[Coordinate-based change listings]
▬▬▬▬▬▬
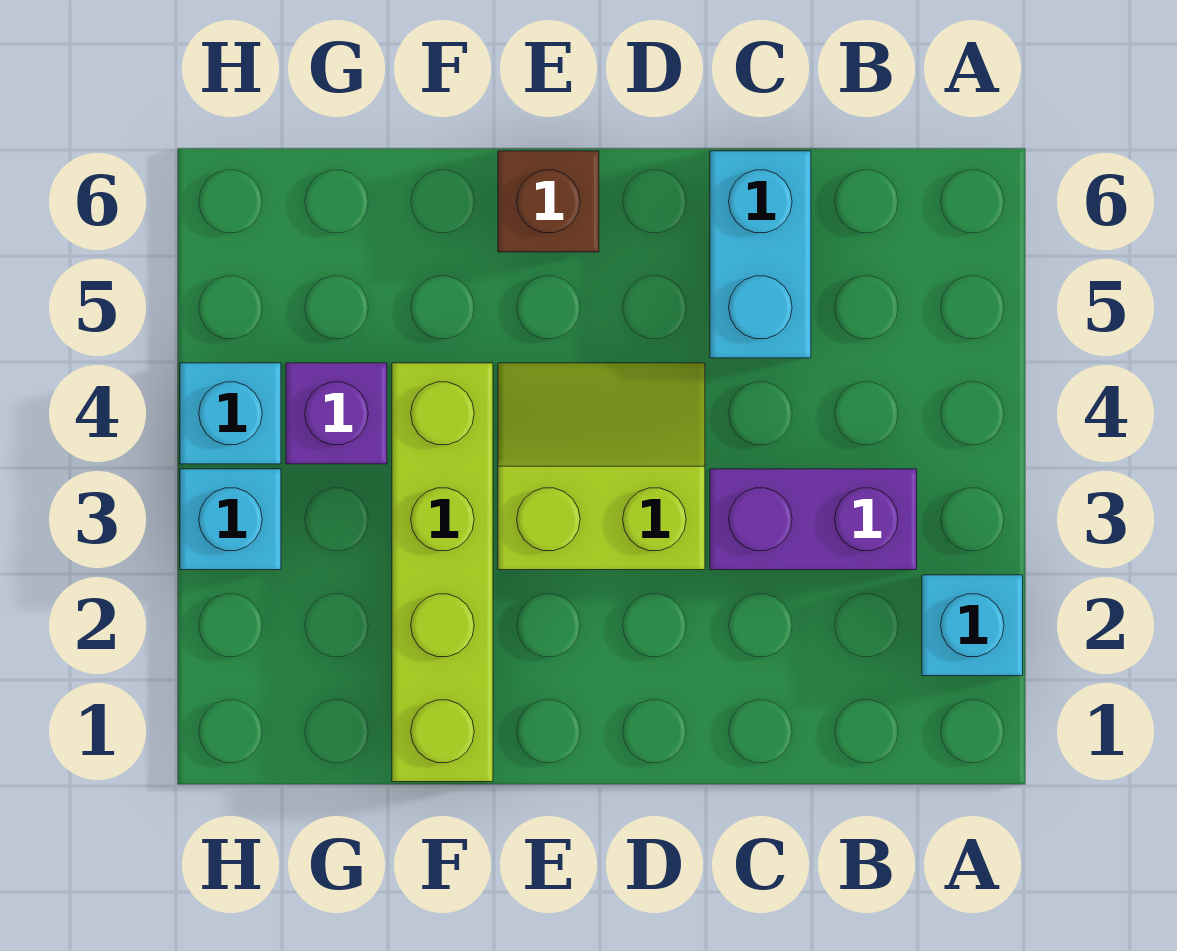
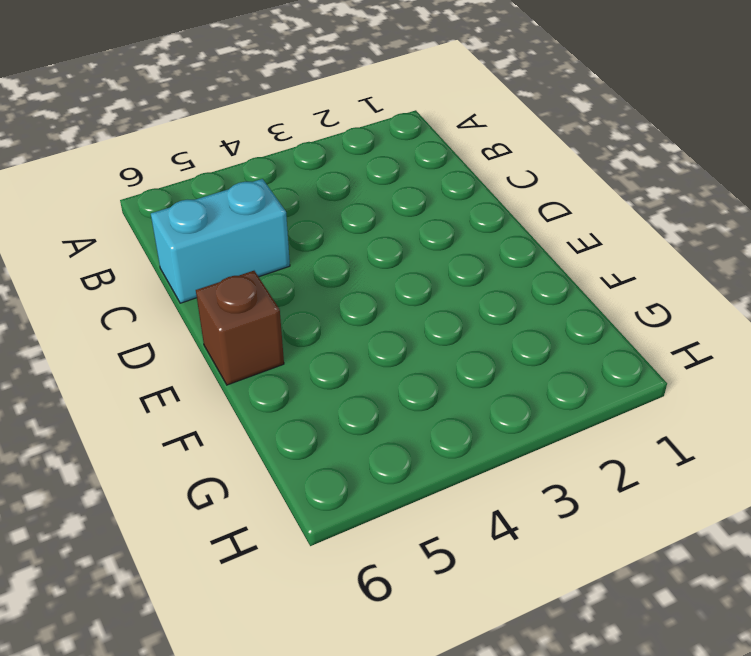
none -> cyan brick A2 level 1
none -> purple brick B3:C3 level 1

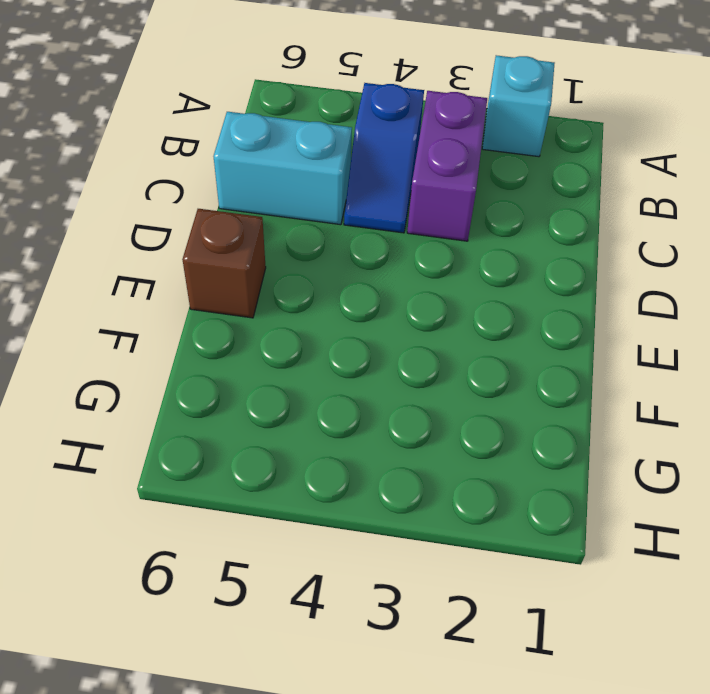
blue slope B4:C4 level 1 top B -> none
none -> lime slope D3:E4 level 1 top 3
none -> lime brick F1:F4 level 1

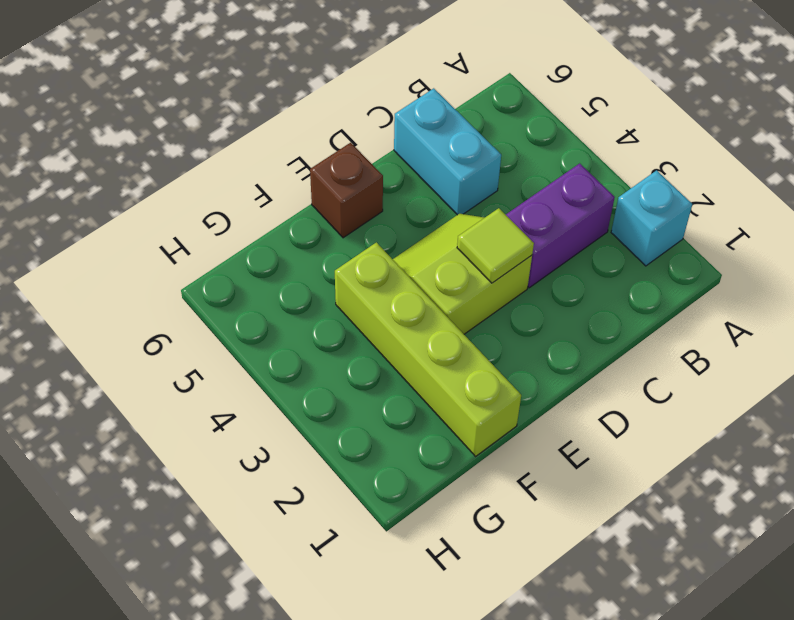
lime tile D3 level 2 -> none
none -> purple brick G4 level 1
none -> cyan brick H3 level 1

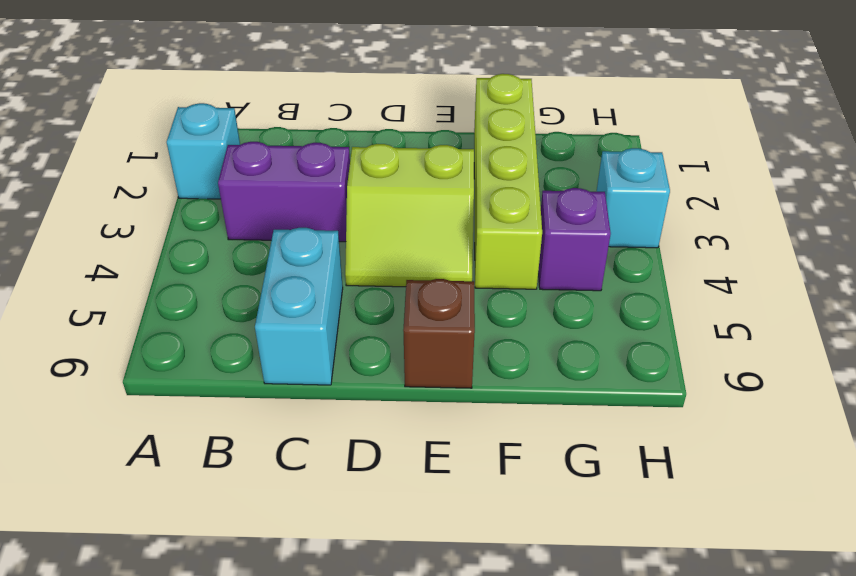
none -> cyan brick H4 level 1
▬▬▬▬▬▬
ABOUT THIS TASK>
Give back the entries verbatim. Do not include any picture.

ANSWER FOR THE TASK>
none -> cyan brick A2 level 1
none -> purple brick B3:C3 level 1

blue slope B4:C4 level 1 top B -> none
none -> lime slope D3:E4 level 1 top 3
none -> lime brick F1:F4 level 1

lime tile D3 level 2 -> none
none -> purple brick G4 level 1
none -> cyan brick H3 level 1

none -> cyan brick H4 level 1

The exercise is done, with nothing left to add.